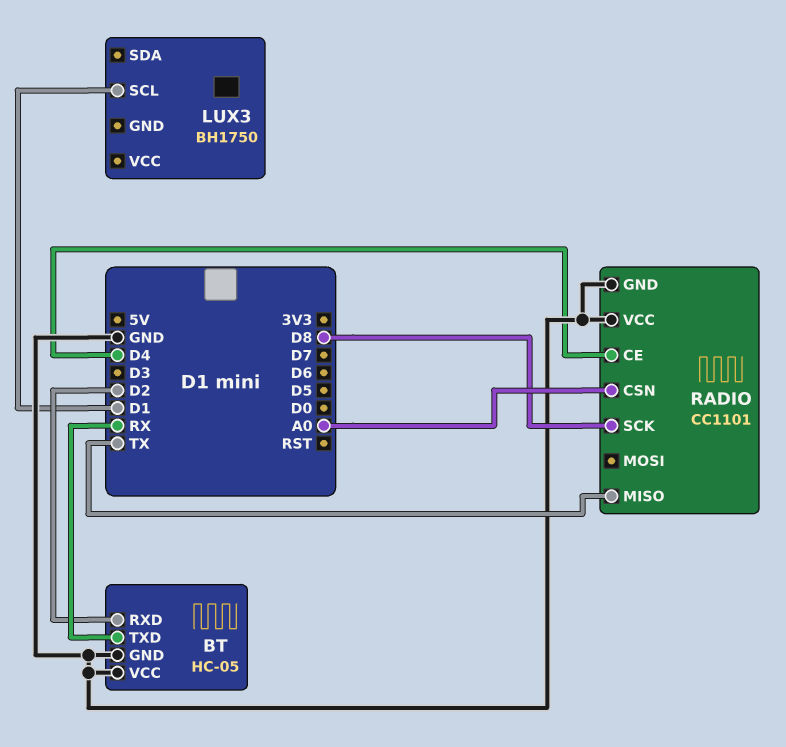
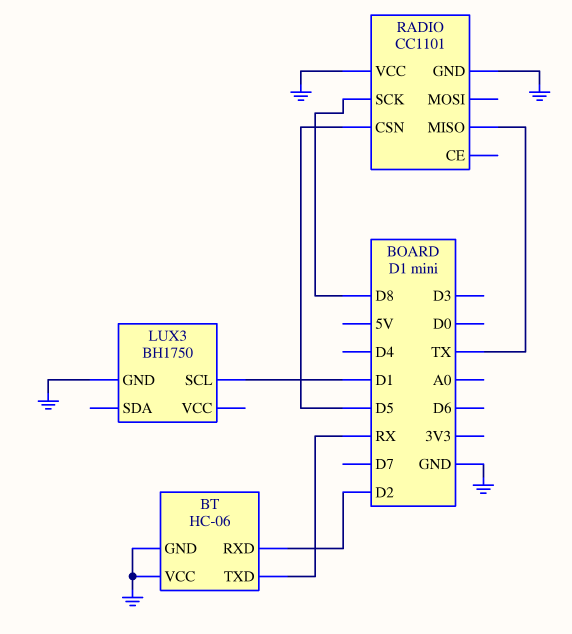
BT: HC-05 -> HC-06
LUX3 pin GND: none -> GND
RADIO pin CE: D4 -> none
RADIO pin CSN: A0 -> D5

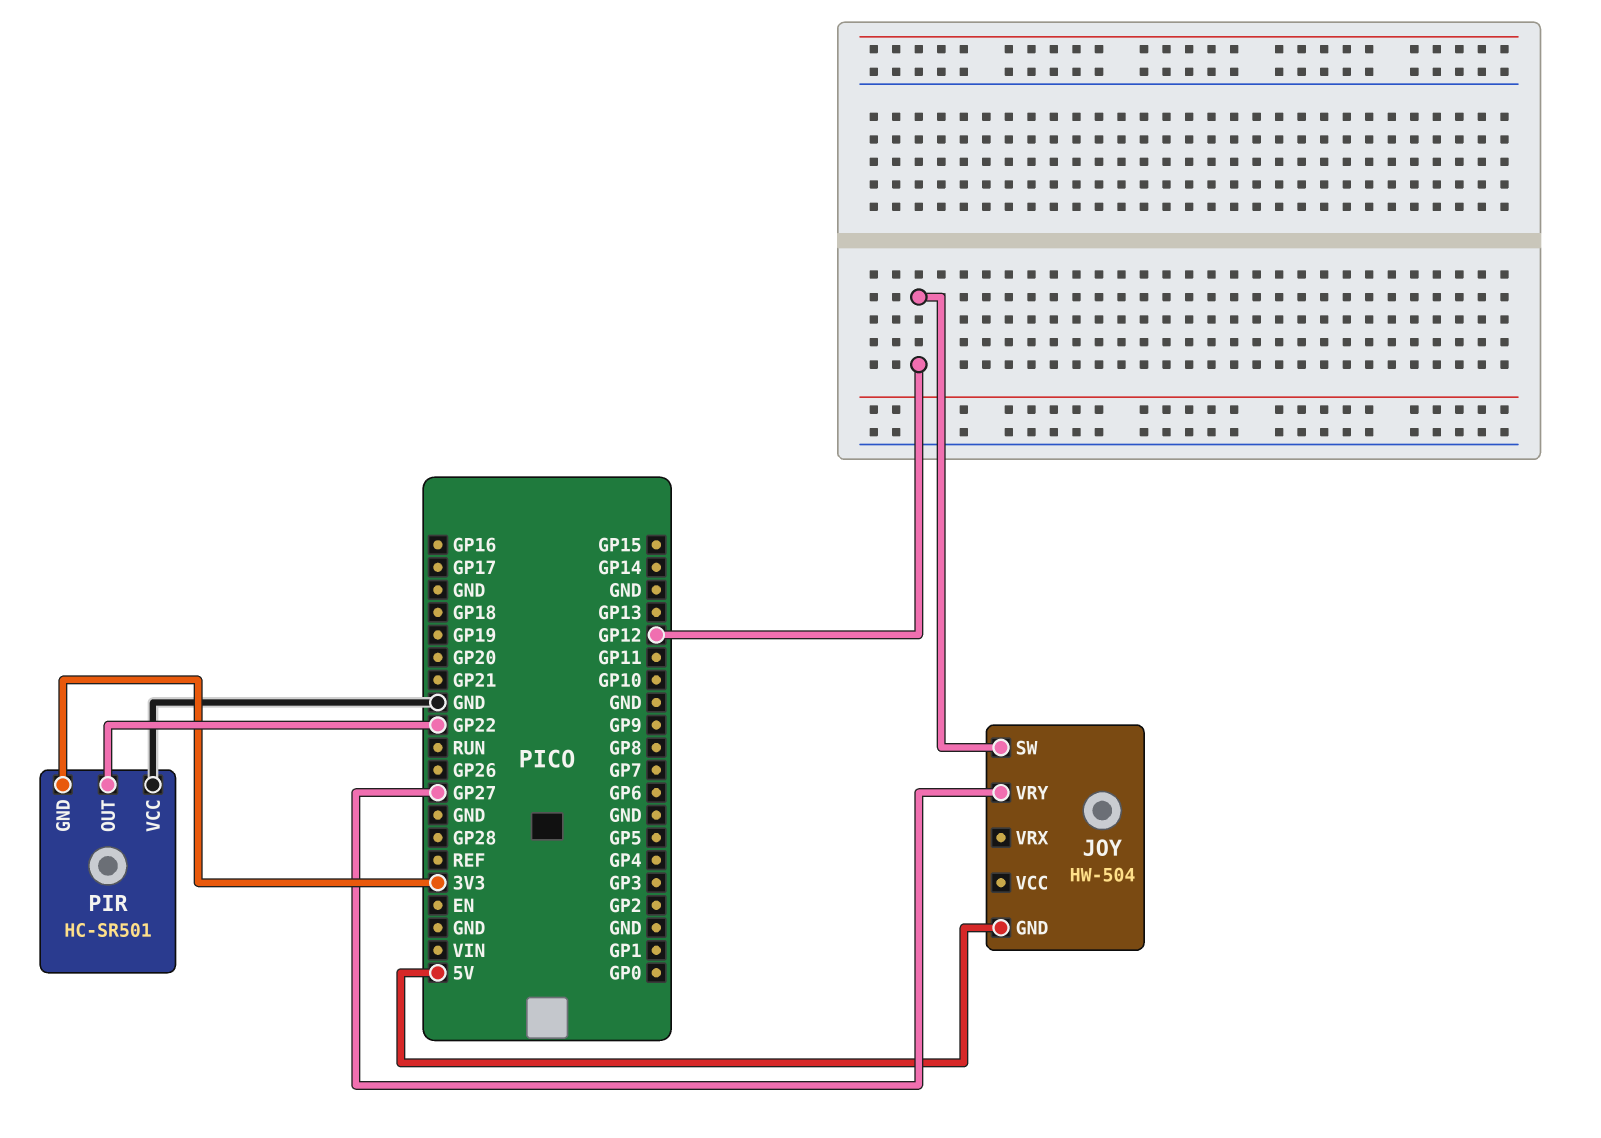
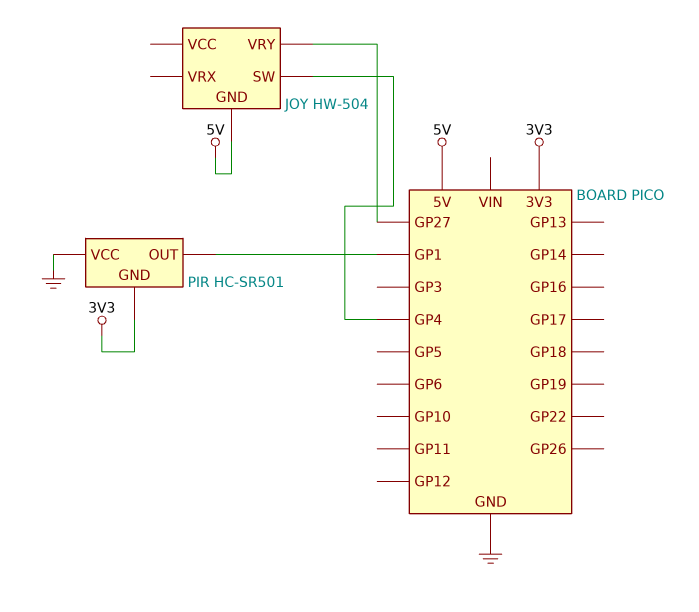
JOY pin SW: GP12 -> GP4
PIR pin OUT: GP22 -> GP1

◆ ◆ ◆ ◆ ◆

WHAT IS BEING ASKED
Show each line of the material where the word "none" occurs.

REPLY TO THE TASK
LUX3 pin GND: none -> GND
RADIO pin CE: D4 -> none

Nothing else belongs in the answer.